-- Work request --
Between the line containing "C5: 47uF (plus" and the line containing "R33: 4.7k (SIG3, SIG31) -> 7.5k (SIG3, SIG31)" lies a run of lines; give that run again exactly, with both of those lines, and nothing else from the entries below.

-- Record set --
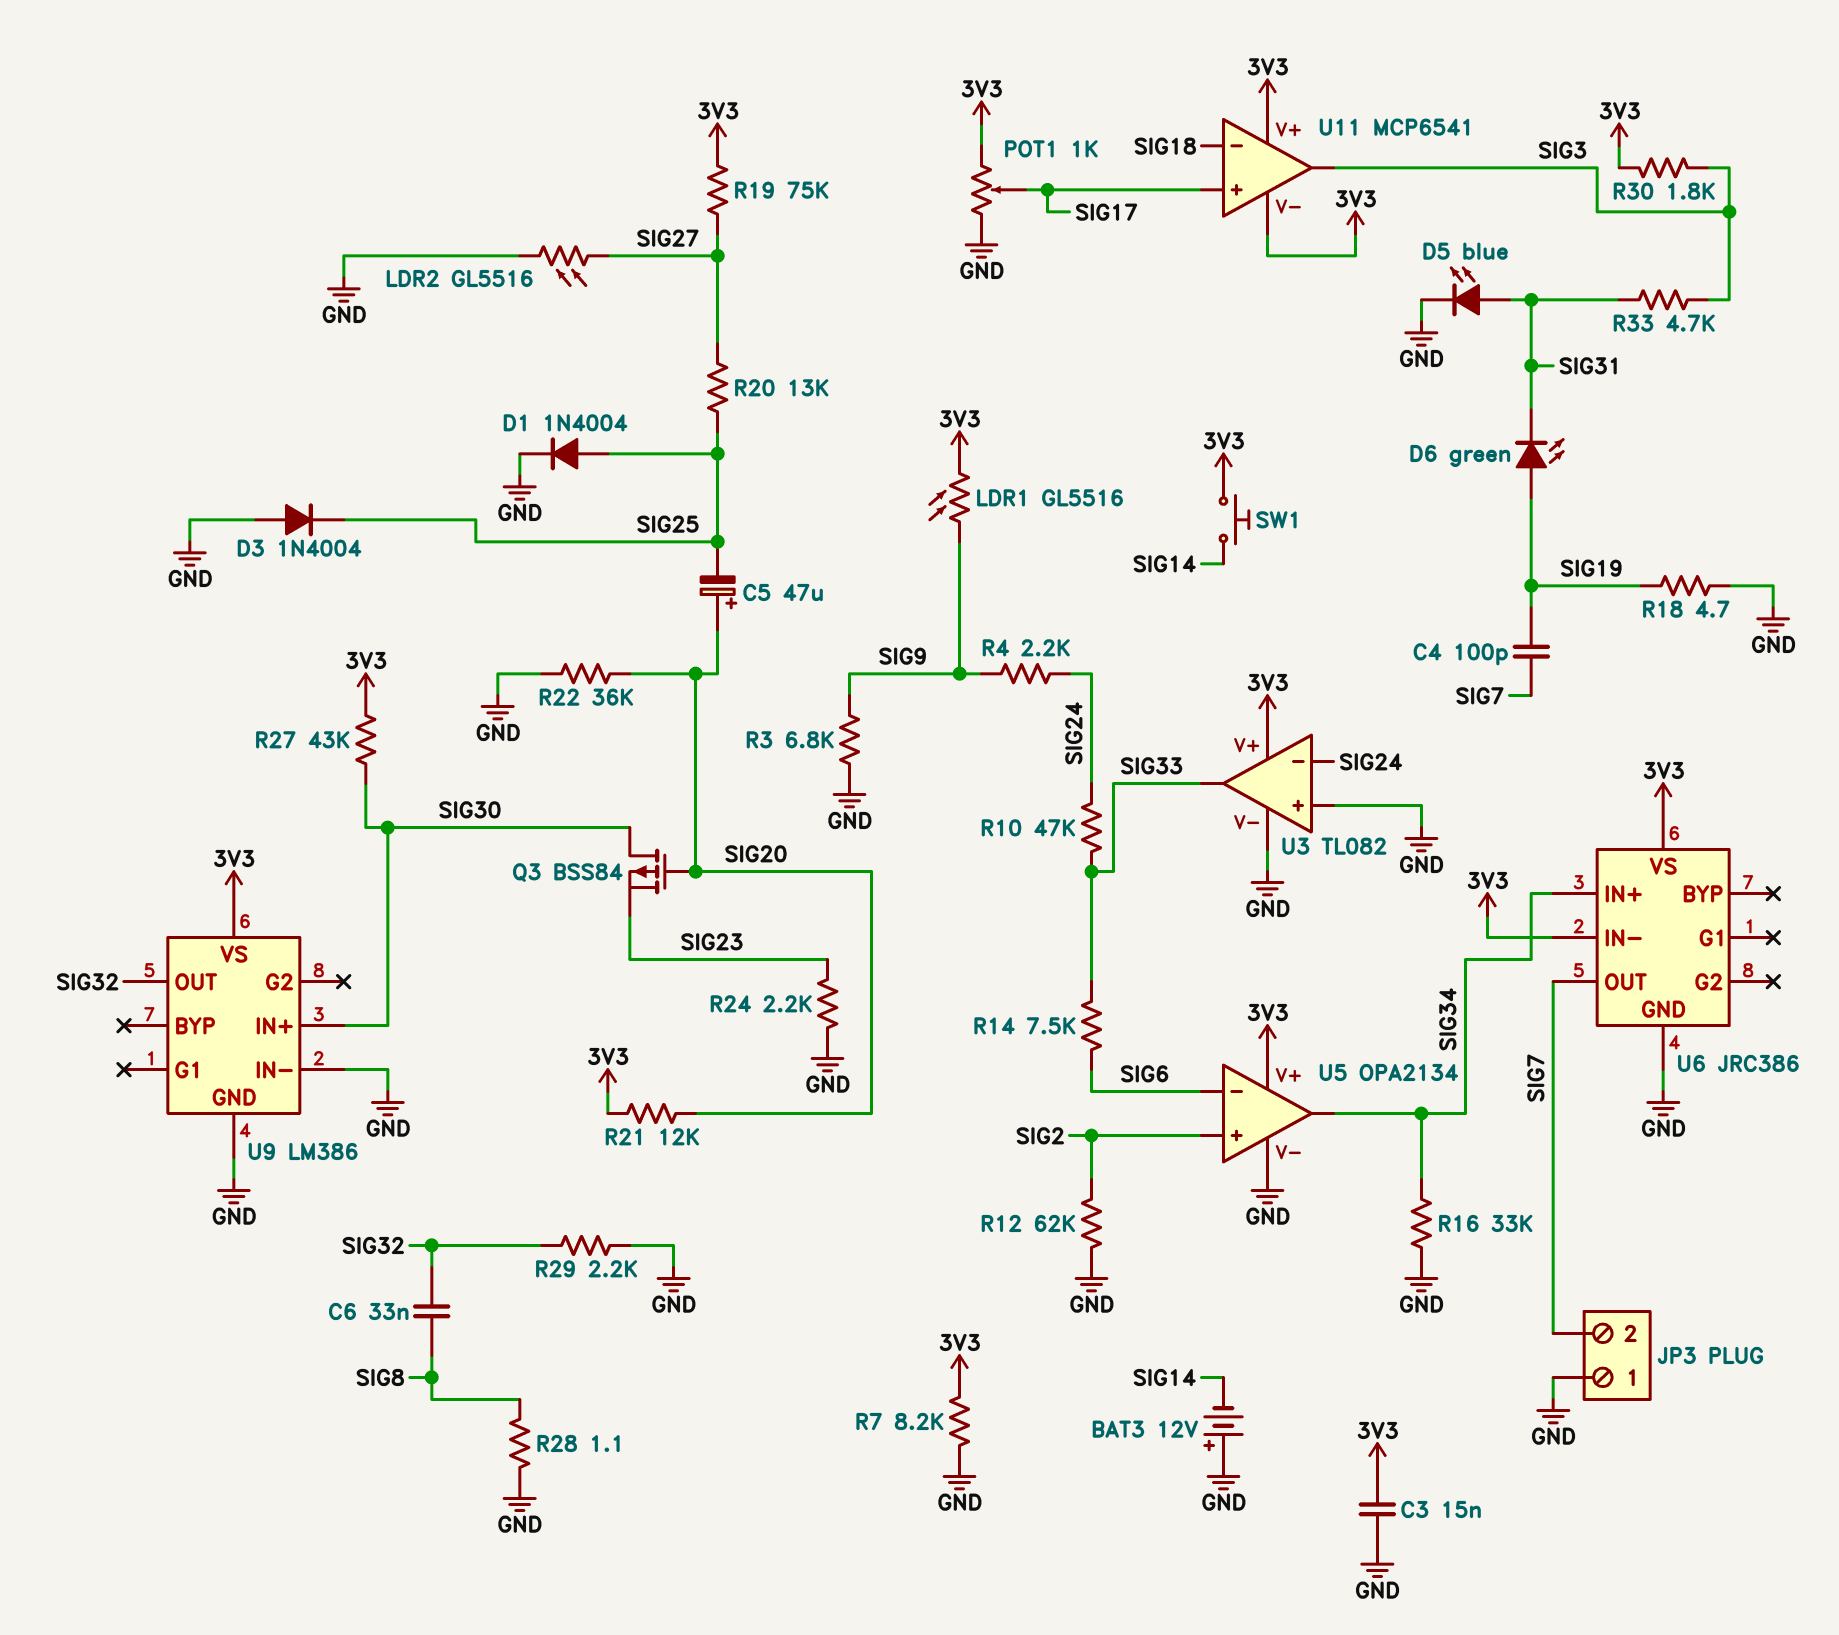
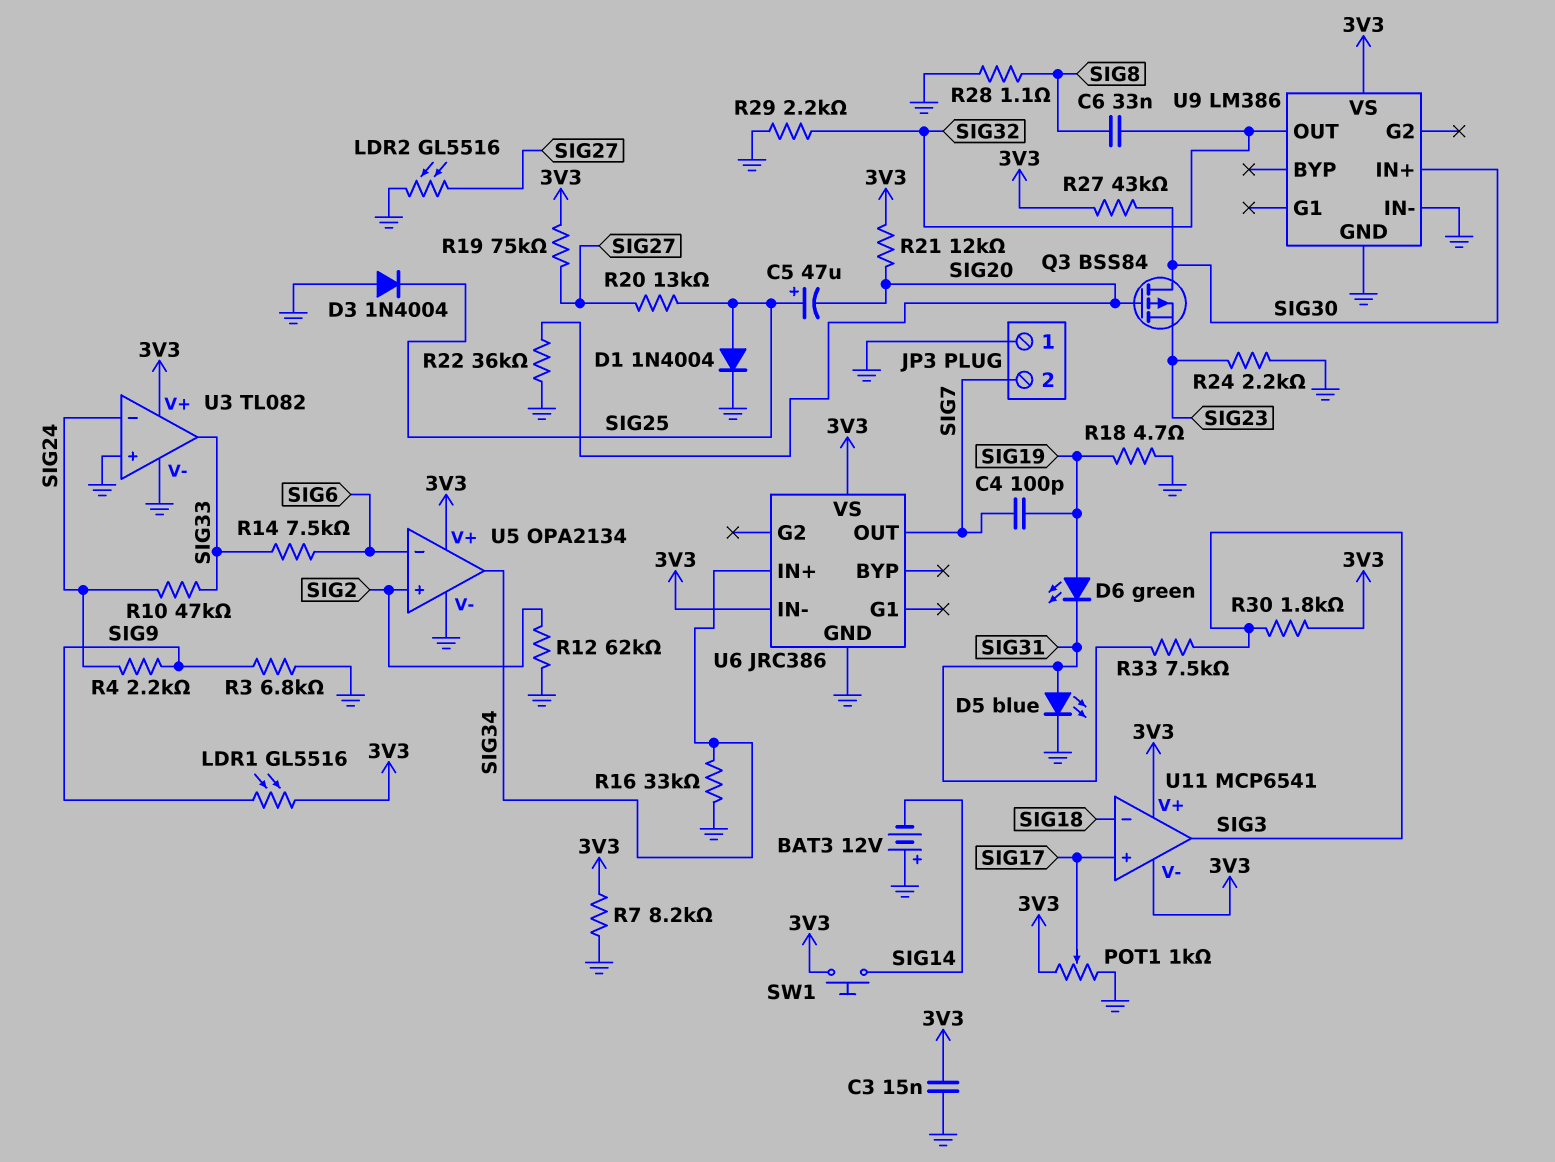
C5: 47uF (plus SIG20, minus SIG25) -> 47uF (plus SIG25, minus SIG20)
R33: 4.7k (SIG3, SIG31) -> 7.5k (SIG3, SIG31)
==
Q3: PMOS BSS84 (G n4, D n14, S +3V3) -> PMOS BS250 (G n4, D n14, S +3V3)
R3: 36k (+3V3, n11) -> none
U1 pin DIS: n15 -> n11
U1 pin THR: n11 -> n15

-- Response to the task --
C5: 47uF (plus SIG20, minus SIG25) -> 47uF (plus SIG25, minus SIG20)
R33: 4.7k (SIG3, SIG31) -> 7.5k (SIG3, SIG31)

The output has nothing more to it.